## [To do]
The answer is to be the lines below that lie between the line holding "D1: schottky (A" and the line holding "R9: 47k (MIC2, MID) -> 22k (MIC2, MID)", inclusive, transcribed exactly and free of pictures.

--- START ---

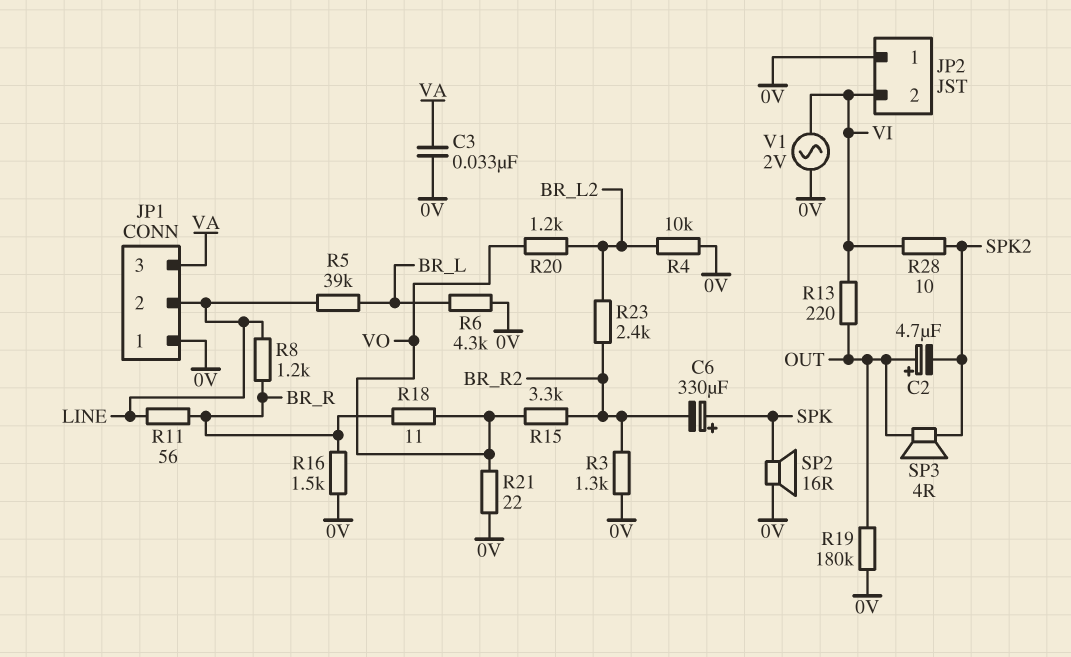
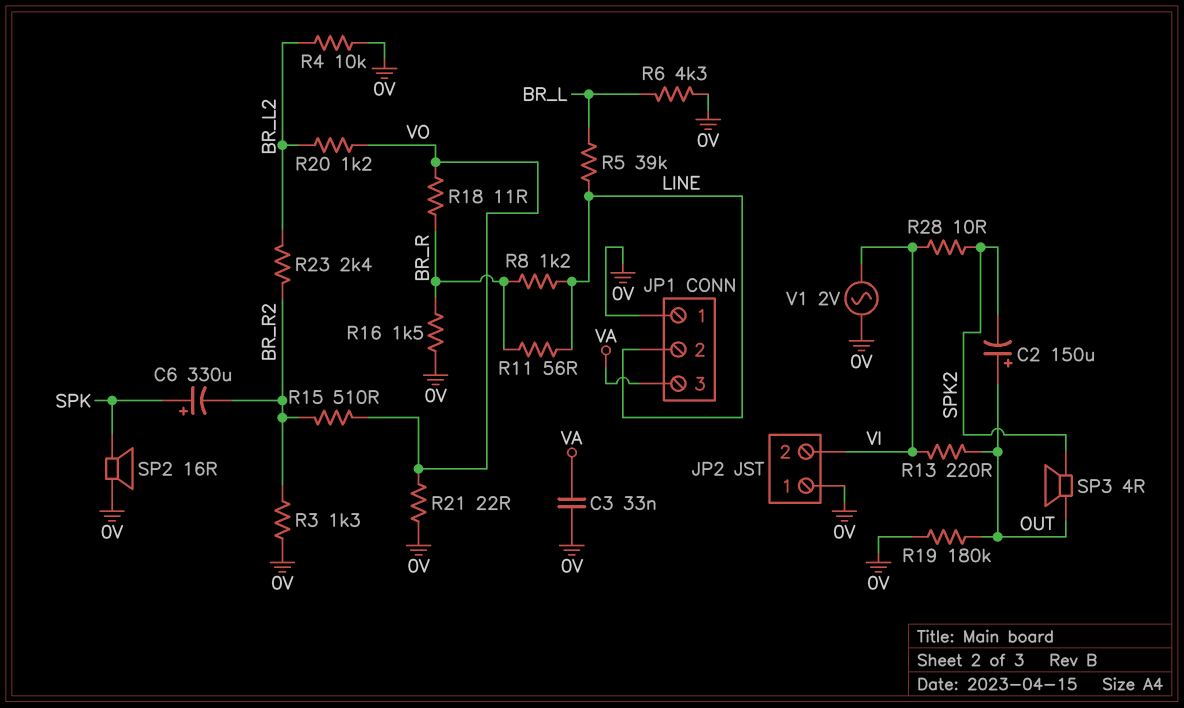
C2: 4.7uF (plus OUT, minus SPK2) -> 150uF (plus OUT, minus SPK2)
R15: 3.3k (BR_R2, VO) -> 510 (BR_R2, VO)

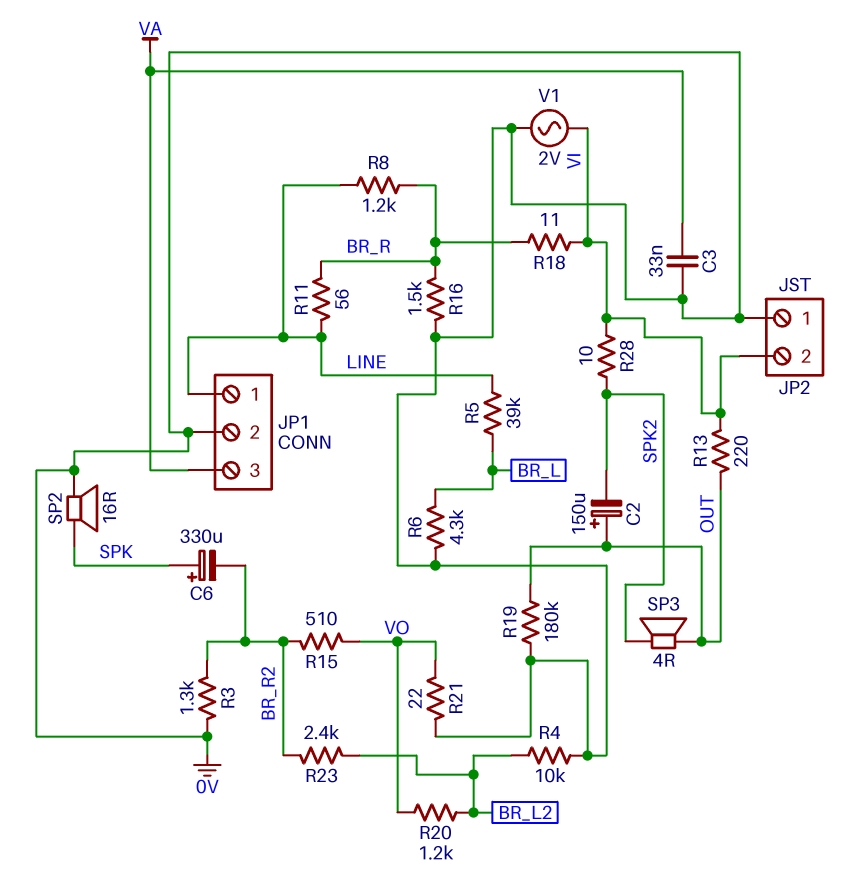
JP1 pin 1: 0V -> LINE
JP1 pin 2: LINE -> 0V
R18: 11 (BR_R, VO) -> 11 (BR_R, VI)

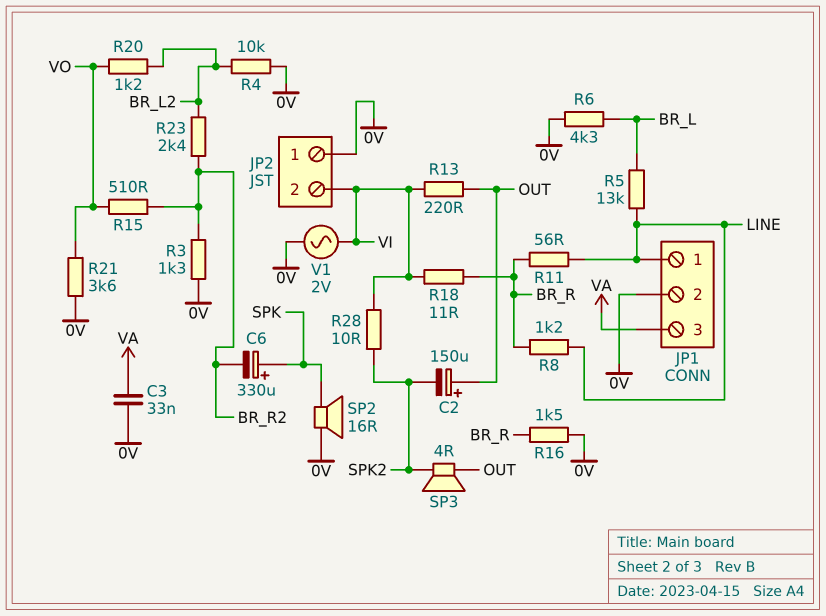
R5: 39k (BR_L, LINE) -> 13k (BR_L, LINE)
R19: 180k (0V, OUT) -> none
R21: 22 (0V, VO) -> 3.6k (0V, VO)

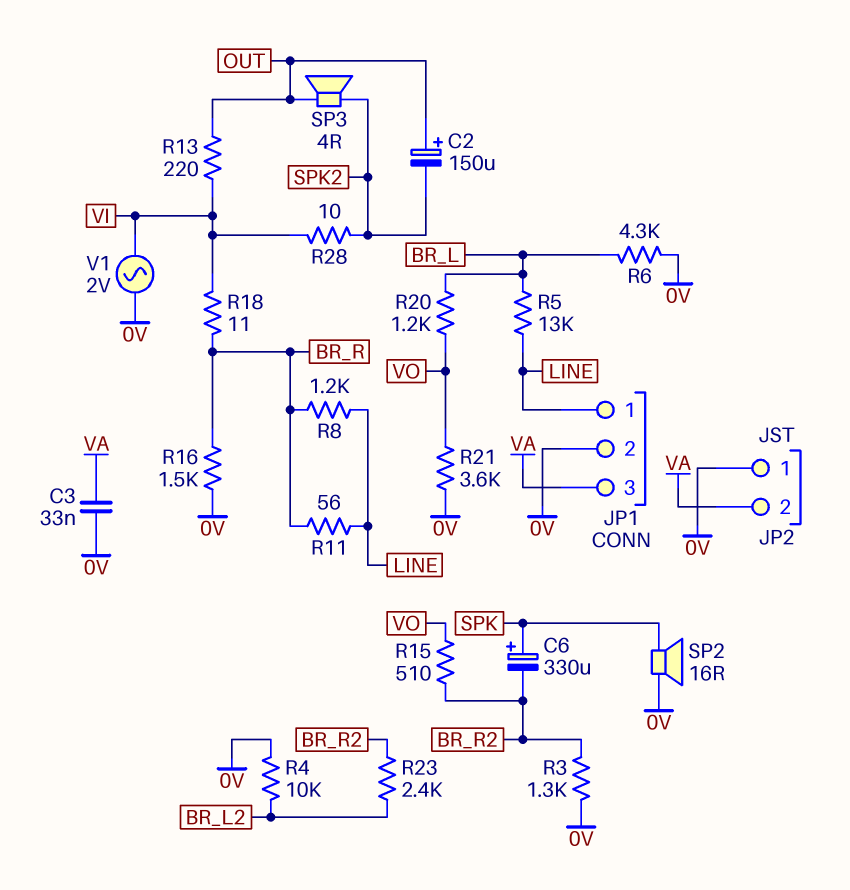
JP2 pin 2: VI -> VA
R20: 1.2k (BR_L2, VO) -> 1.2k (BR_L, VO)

--- END ---
--- START ---

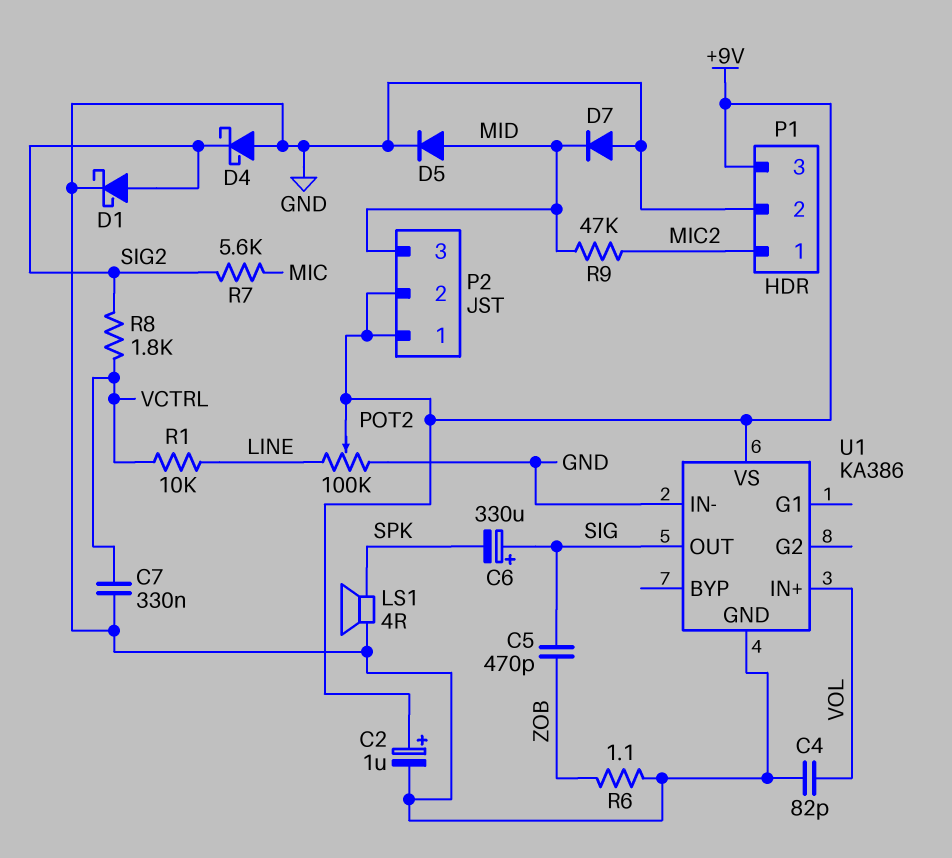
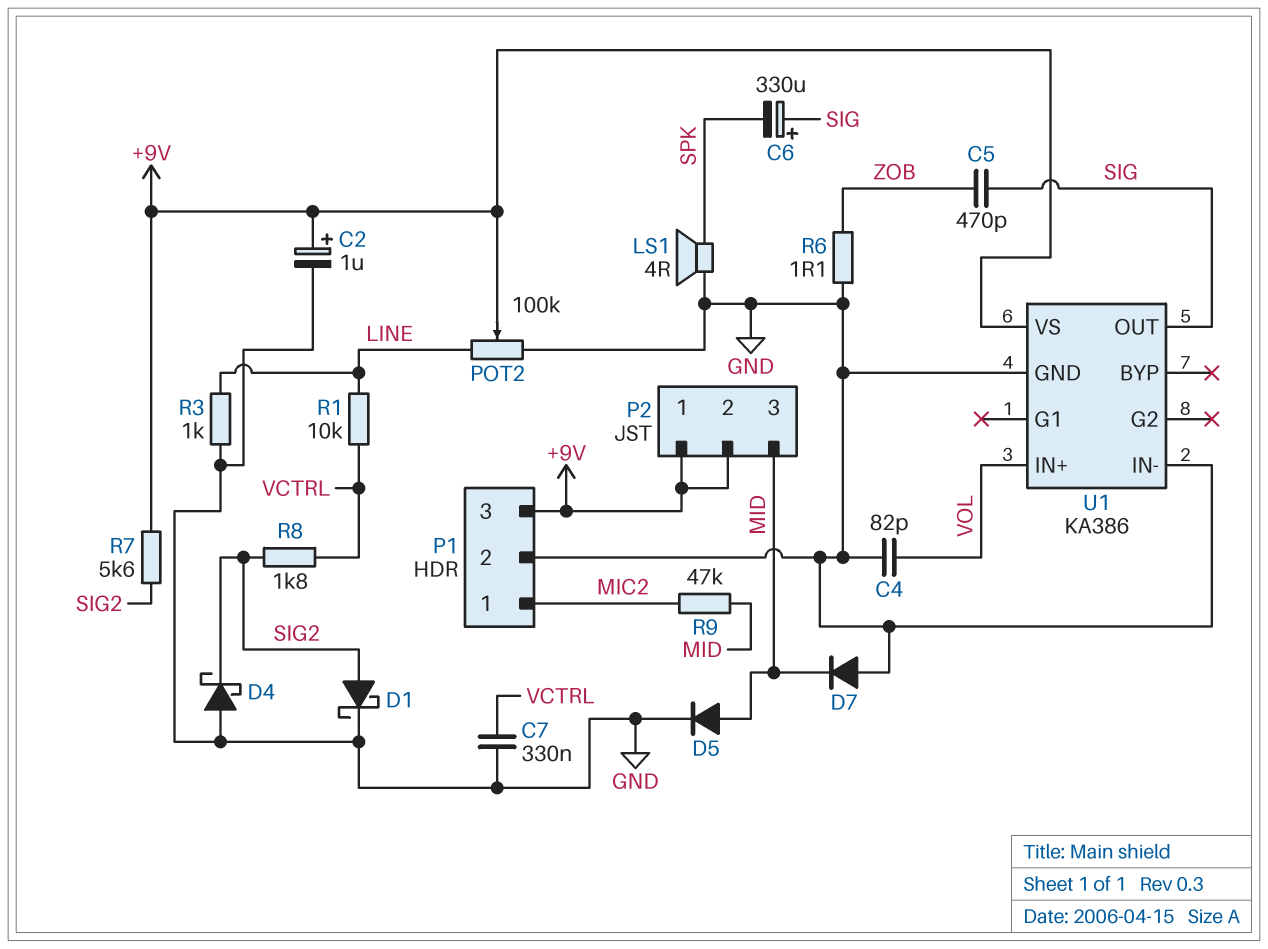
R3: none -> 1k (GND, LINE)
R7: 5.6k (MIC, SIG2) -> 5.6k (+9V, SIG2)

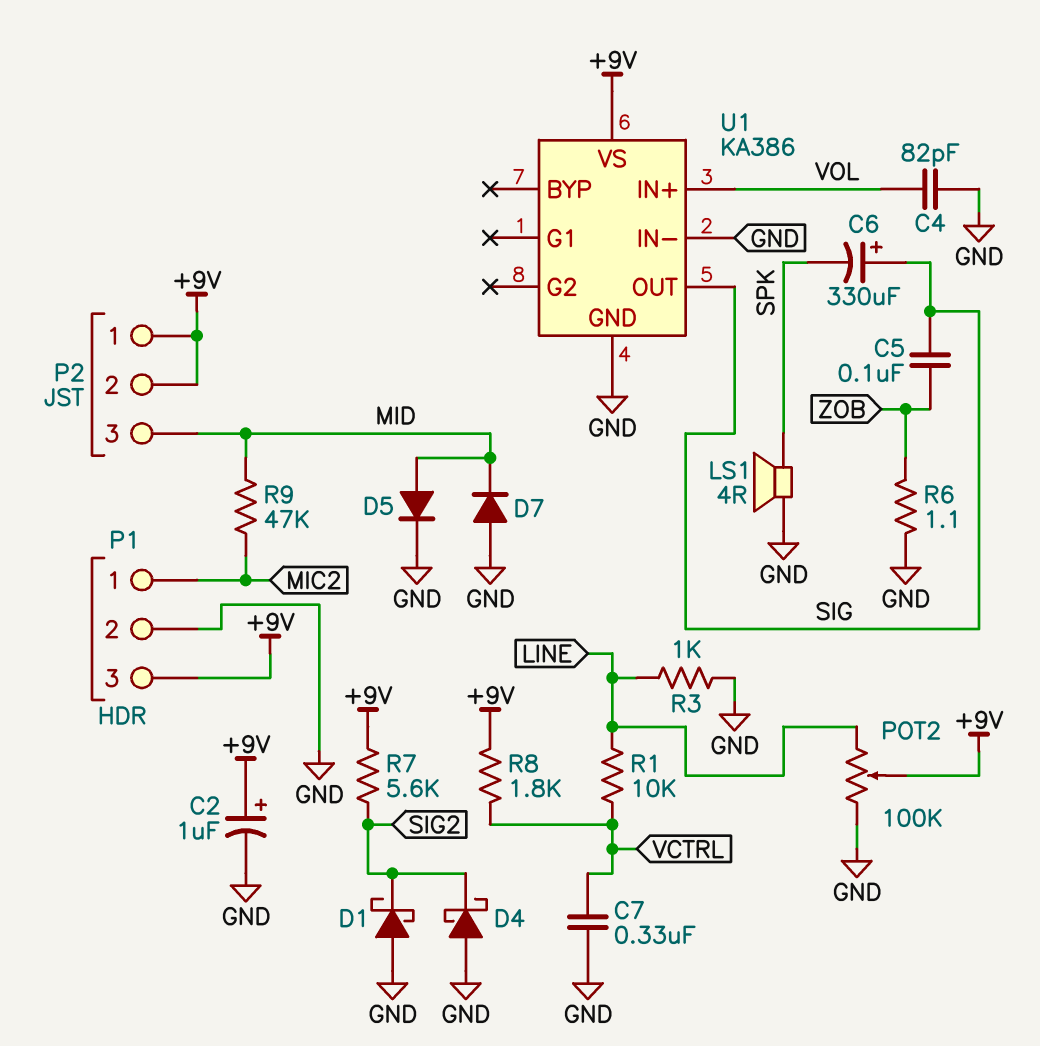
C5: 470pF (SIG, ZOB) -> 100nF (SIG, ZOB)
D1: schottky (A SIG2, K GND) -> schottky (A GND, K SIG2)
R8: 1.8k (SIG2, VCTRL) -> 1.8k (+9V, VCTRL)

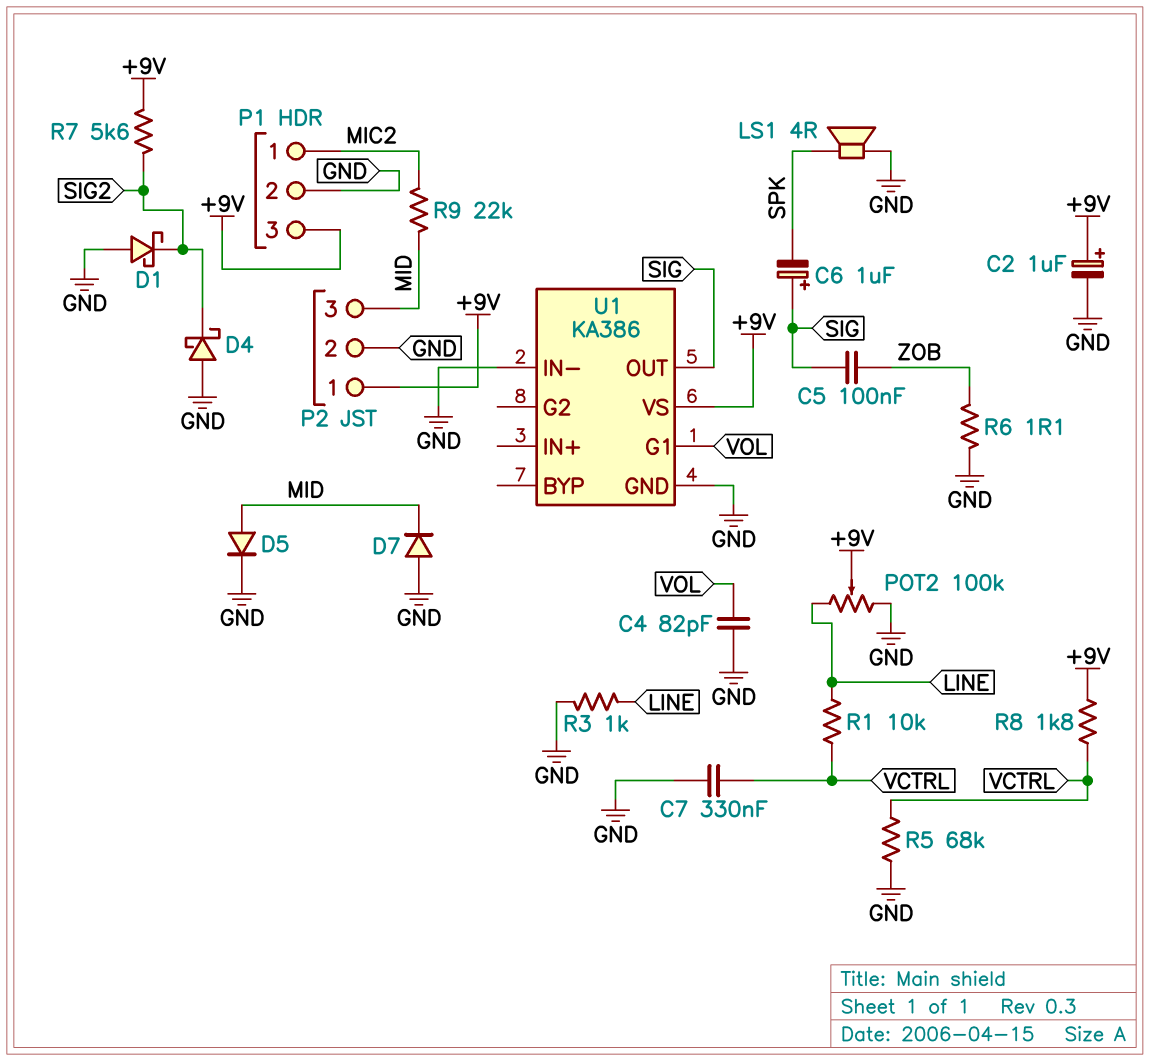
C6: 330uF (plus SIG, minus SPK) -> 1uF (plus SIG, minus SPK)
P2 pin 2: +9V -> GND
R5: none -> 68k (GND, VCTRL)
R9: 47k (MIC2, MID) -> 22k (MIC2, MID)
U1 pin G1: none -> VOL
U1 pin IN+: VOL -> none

--- END ---

## [Exercise solution]
D1: schottky (A SIG2, K GND) -> schottky (A GND, K SIG2)
R8: 1.8k (SIG2, VCTRL) -> 1.8k (+9V, VCTRL)

C6: 330uF (plus SIG, minus SPK) -> 1uF (plus SIG, minus SPK)
P2 pin 2: +9V -> GND
R5: none -> 68k (GND, VCTRL)
R9: 47k (MIC2, MID) -> 22k (MIC2, MID)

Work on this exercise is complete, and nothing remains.